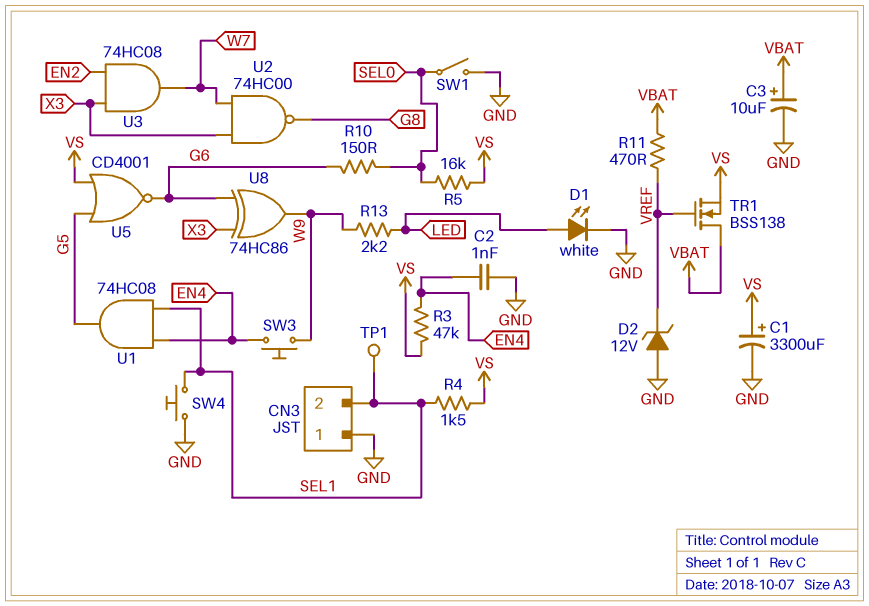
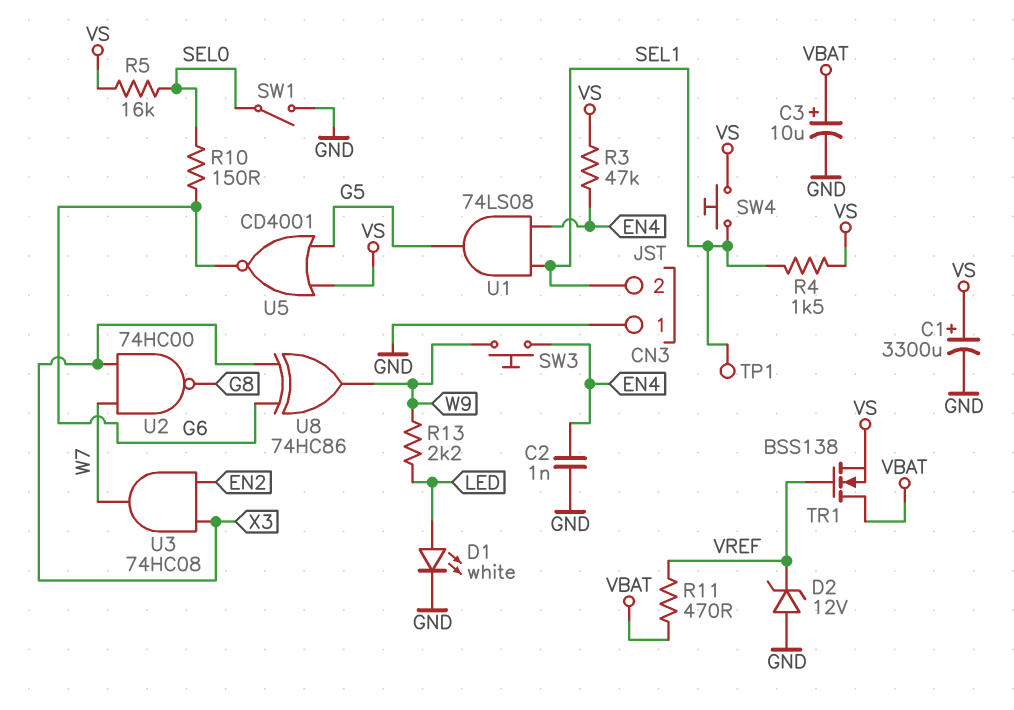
SW4: button (GND, SEL1) -> button (SEL1, VS)
U1: AND 74HC08 (in EN4, in SEL1, out G5) -> AND 74LS08 (in EN4, in SEL1, out G5)

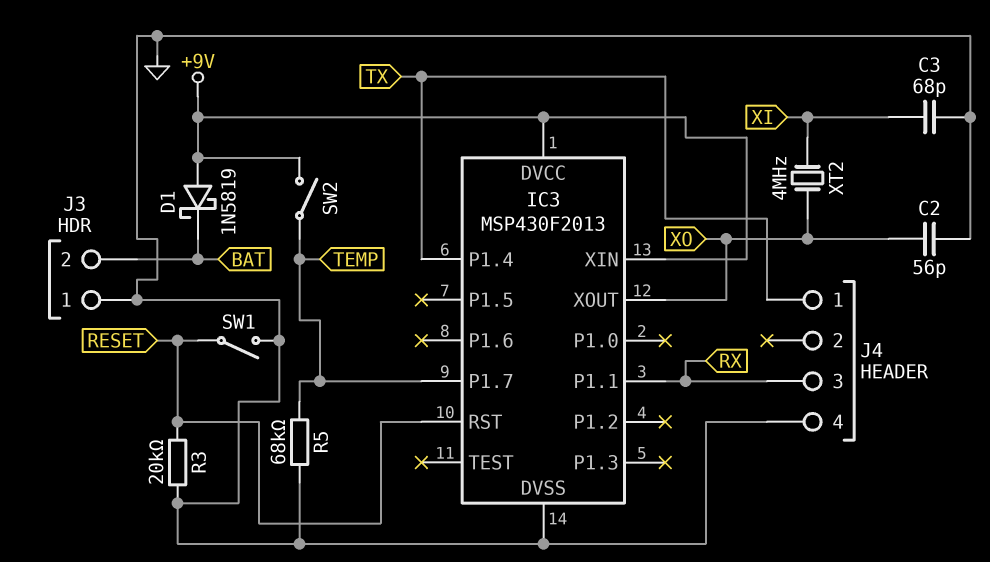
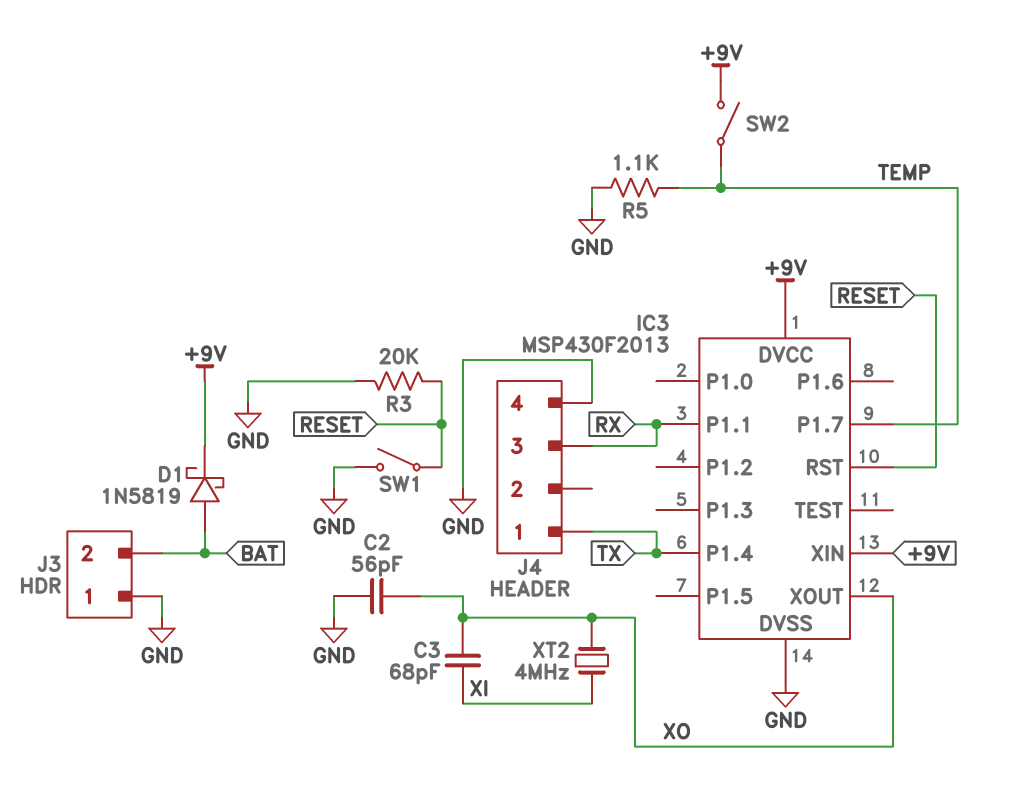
C3: 68pF (GND, XI) -> 68pF (XI, XO)
D1: schottky 1N5819 (A +9V, K BAT) -> schottky 1N5819 (A BAT, K +9V)
R5: 68k (GND, TEMP) -> 1.1k (GND, TEMP)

**What you are asked to do:** Output every record verbatim, excluding any picture it contains.

**Exercise solution:**
SW4: button (GND, SEL1) -> button (SEL1, VS)
U1: AND 74HC08 (in EN4, in SEL1, out G5) -> AND 74LS08 (in EN4, in SEL1, out G5)

C3: 68pF (GND, XI) -> 68pF (XI, XO)
D1: schottky 1N5819 (A +9V, K BAT) -> schottky 1N5819 (A BAT, K +9V)
R5: 68k (GND, TEMP) -> 1.1k (GND, TEMP)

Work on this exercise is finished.